Description of the task: Look through the data below and count each line where the word "orange" appears. Reply with the count alone.

Supplied data:
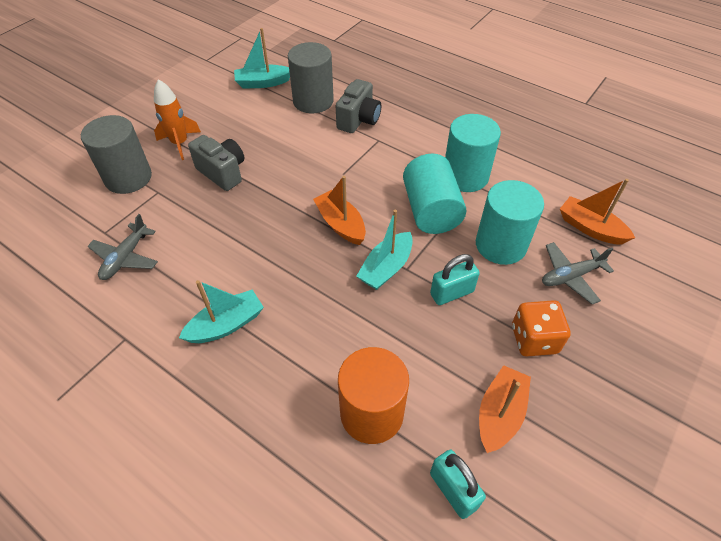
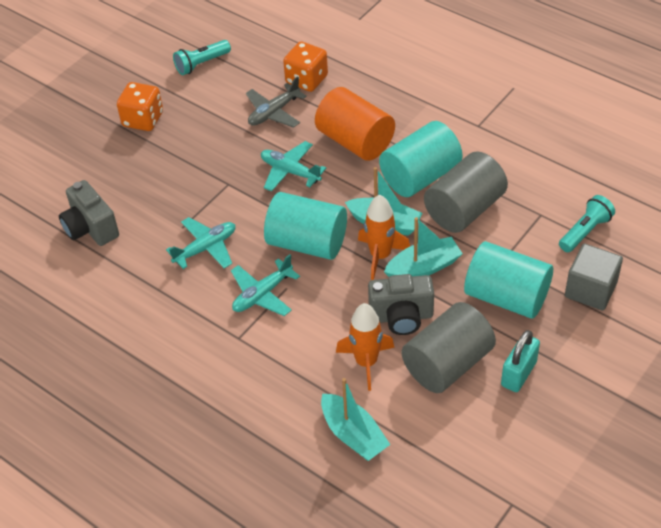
grey cube: 0 -> 1
grey plane: 2 -> 1
orange boat: 3 -> 0
orange dice: 1 -> 2
orange rocket: 1 -> 2
turquoise flashlight: 0 -> 2
turquoise padlock: 2 -> 1
turquoise plane: 0 -> 3

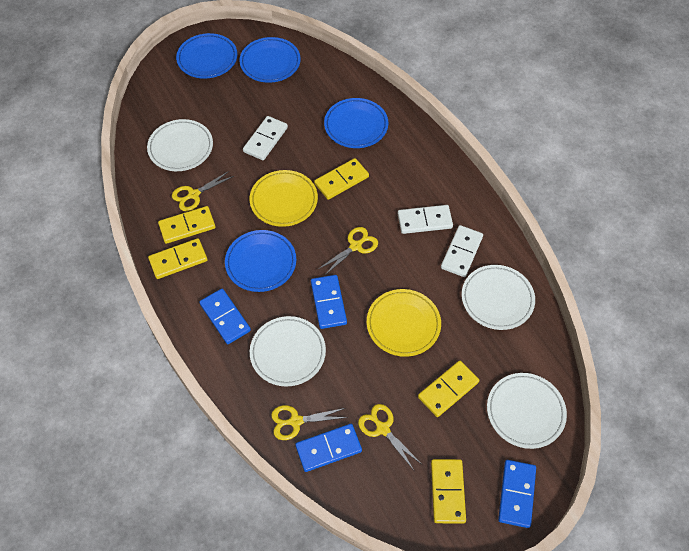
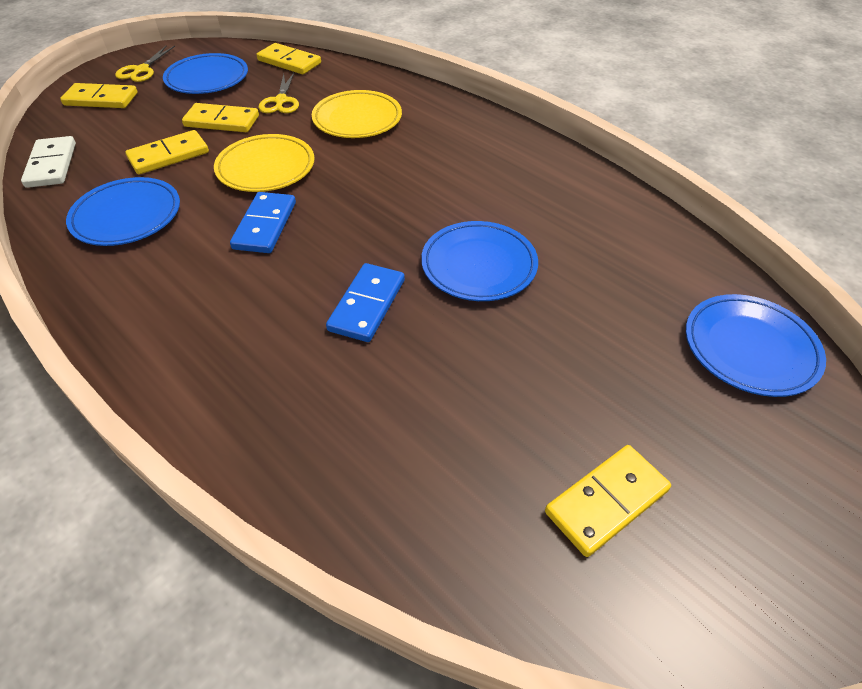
blue domino: 4 -> 2
white domino: 3 -> 1
white plate: 4 -> 0
yellow scissors: 4 -> 2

Answer area: 3